- WHAT YOU SHOULD DO:
With the pictures excluded, output only the lines from the one containing "camera: 105 degrees left, 25 degrees up" through the last line of the entries, unchanged.

(Spatial object tracking data)
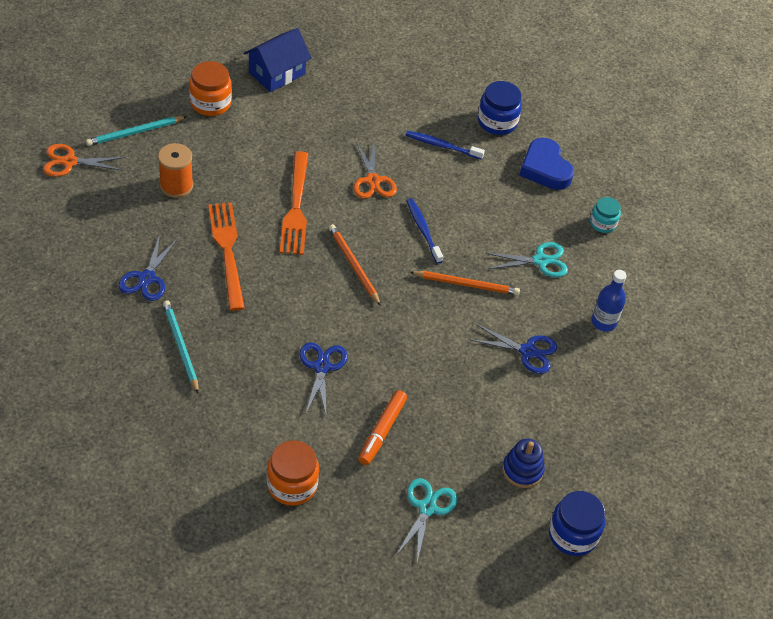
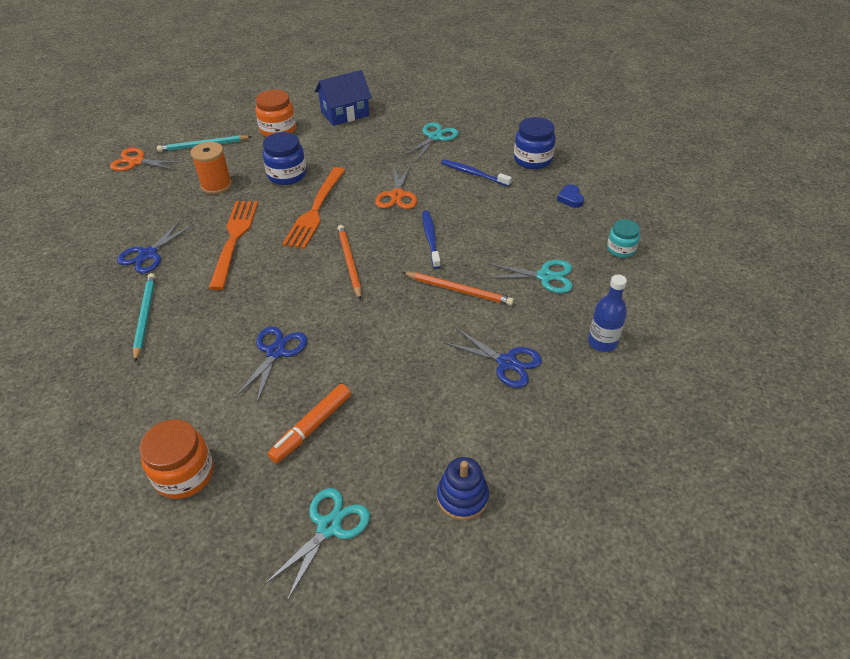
camera: 20 degrees right, 5 degrees down
(387, 100) = (435, 137): none -> turquoise scissors
(545, 168) = (570, 198): blue heart -> blue heart, size x0.50
(573, 535) = (505, 594): blue jar -> blue jar (287, 175)

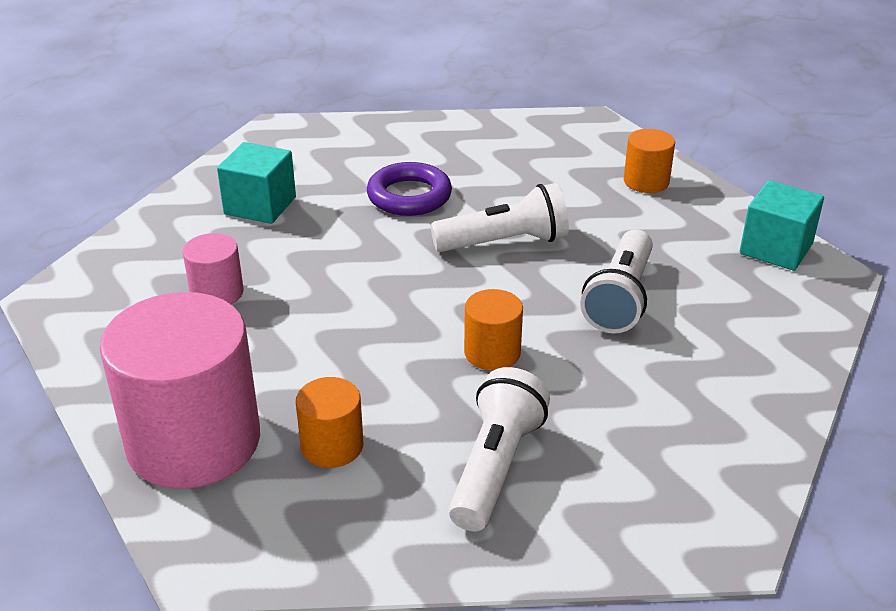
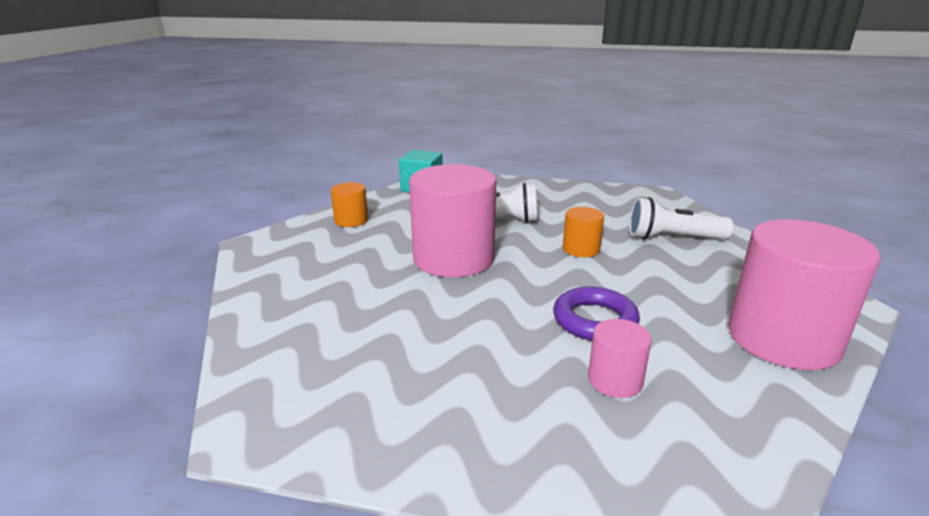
camera: 105 degrees left, 10 degrees down
(260, 206) = (447, 395): turquoise cube -> none
(332, 446) = (717, 285): orange cylinder -> none
(409, 196) = (398, 307): purple ring -> purple ring (594, 320)
(504, 242) = (453, 258): white flashlight -> pink cylinder

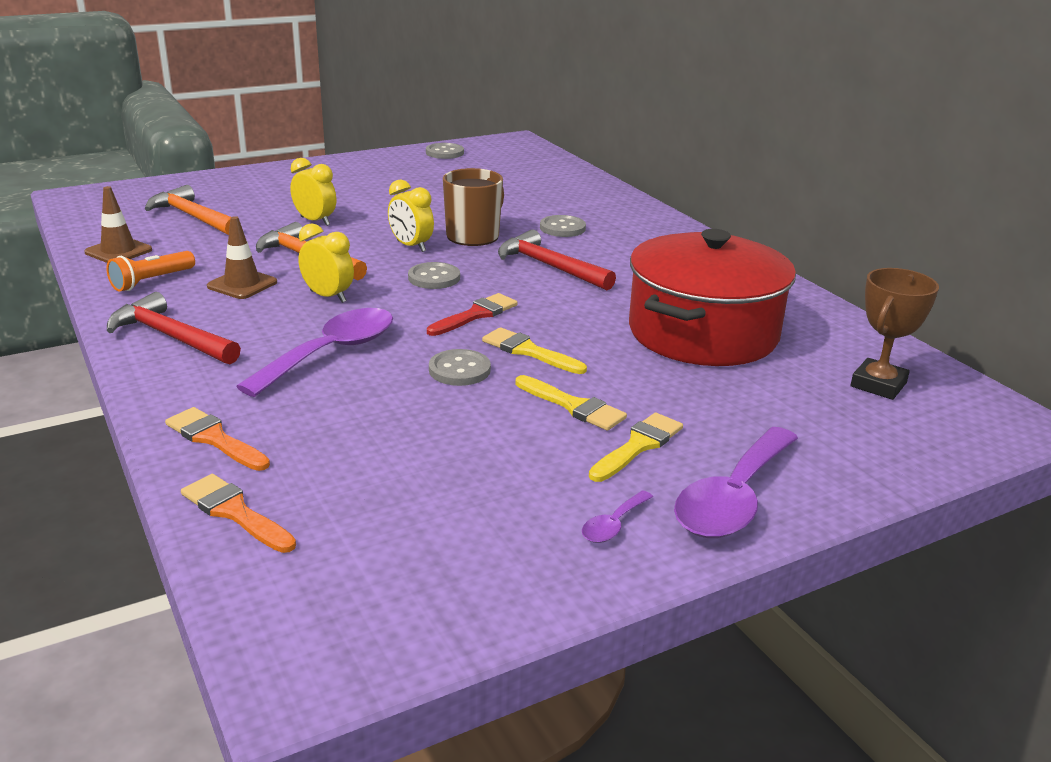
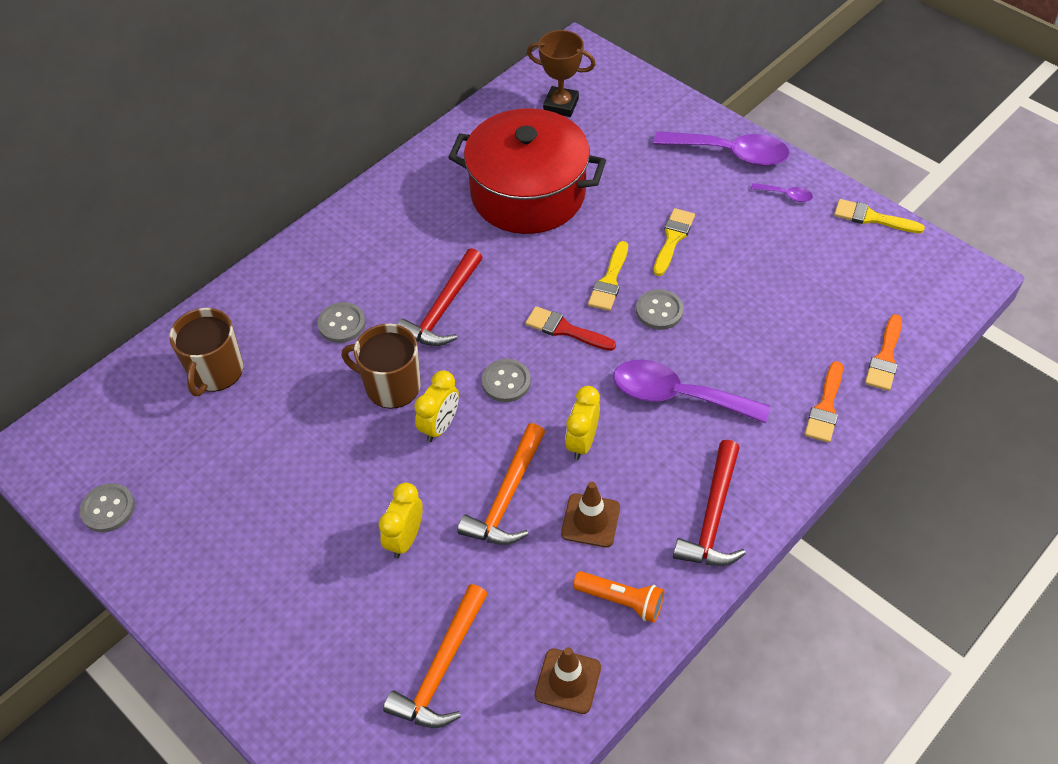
camera: 105 degrees left, 25 degrees up
(543, 186) = (216, 371): none -> brown mug
(638, 446) = (701, 200): yellow brush -> yellow brush (872, 218)

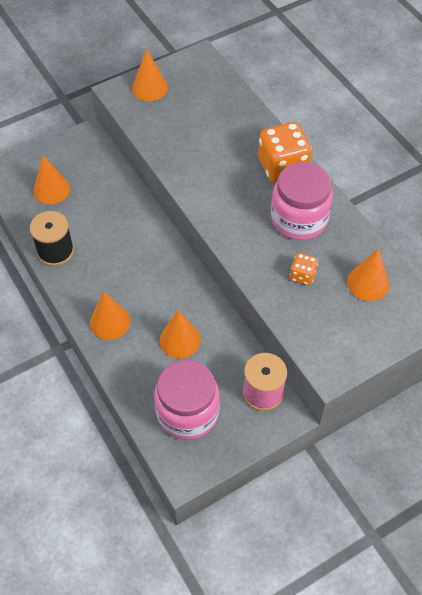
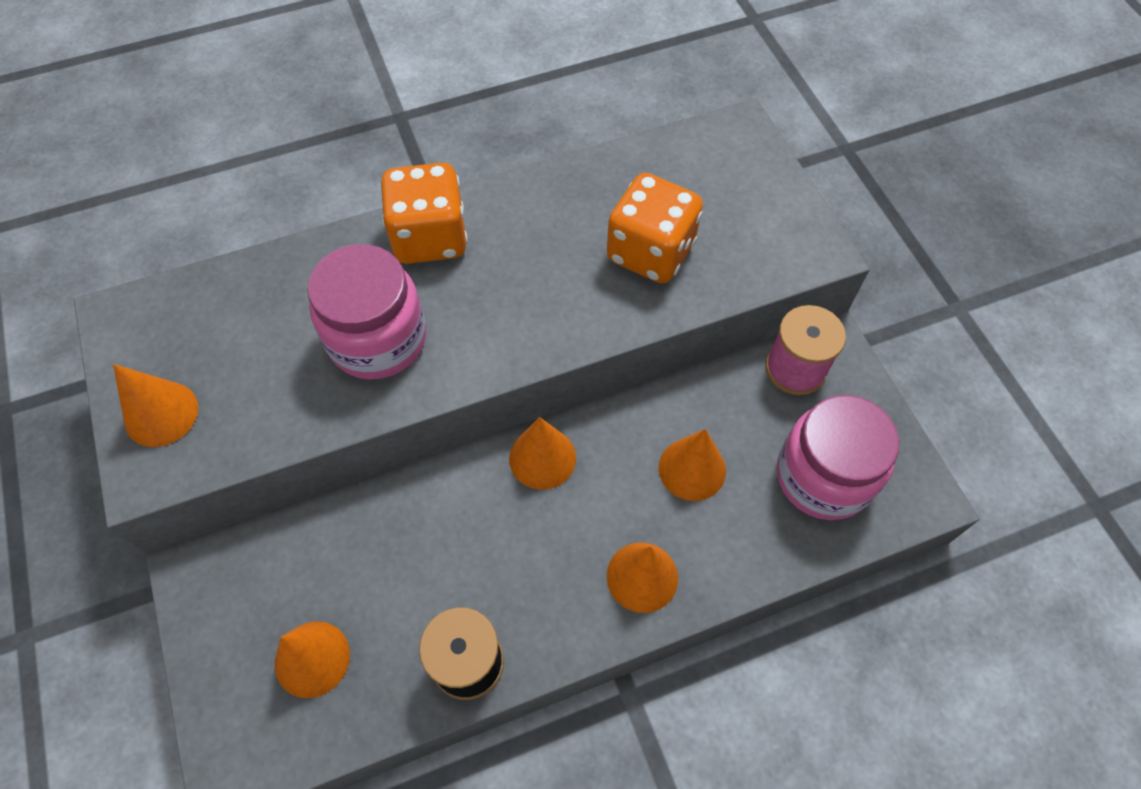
camera: 80 degrees left, 5 degrees up
(299, 219) = (541, 236): pink jar -> pink jar (378, 339)
(302, 275) = (650, 252): orange dice -> orange dice, size x2.03
(368, 283) = (676, 177): orange cone -> orange cone (542, 458)

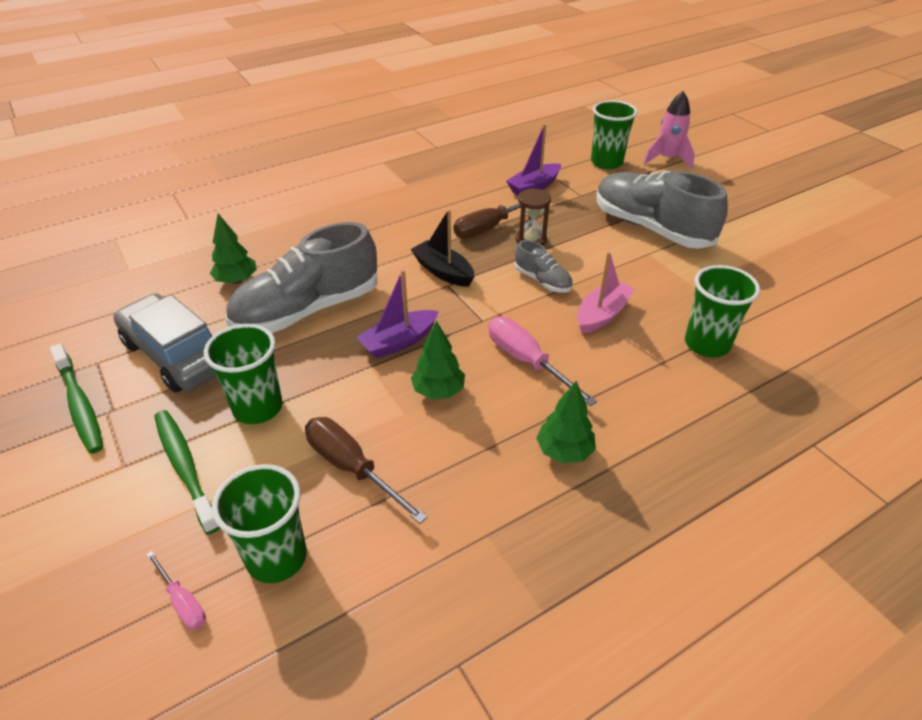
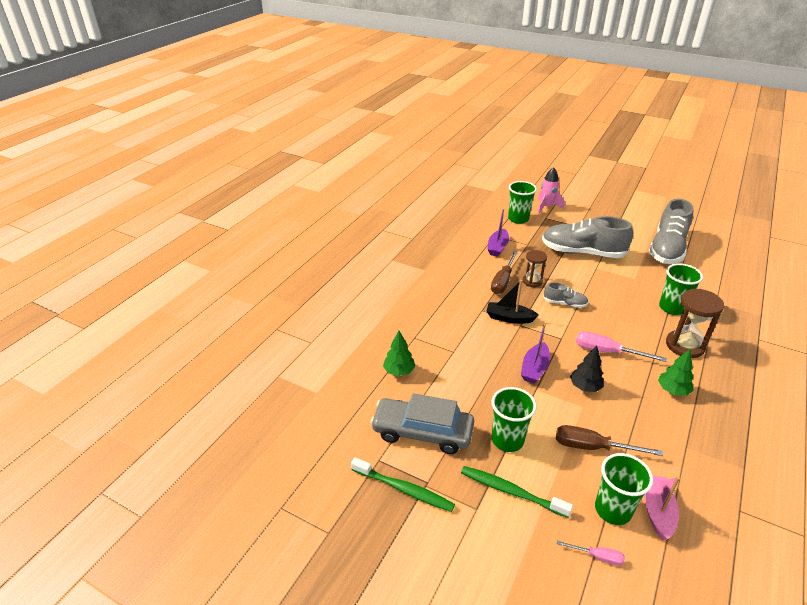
camera: 30 degrees left, 5 degrees down
(307, 310) = (464, 372): grey shoe -> grey shoe (667, 249)
(438, 391) = (585, 387): green tree -> black tree
(602, 315) = (612, 311): pink boat -> pink boat (657, 511)
(663, 401) = (685, 345): none -> brown hourglass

- SOLUTION:
camera: 105 degrees left, 25 degrees up
(543, 186) = (216, 371): none -> brown mug
(638, 446) = (701, 200): yellow brush -> yellow brush (872, 218)

camera: 80 degrees left, 5 degrees up
(299, 219) = (541, 236): pink jar -> pink jar (378, 339)
(302, 275) = (650, 252): orange dice -> orange dice, size x2.03
(368, 283) = (676, 177): orange cone -> orange cone (542, 458)

camera: 30 degrees left, 5 degrees down
(307, 310) = (464, 372): grey shoe -> grey shoe (667, 249)
(438, 391) = (585, 387): green tree -> black tree
(602, 315) = (612, 311): pink boat -> pink boat (657, 511)
(663, 401) = (685, 345): none -> brown hourglass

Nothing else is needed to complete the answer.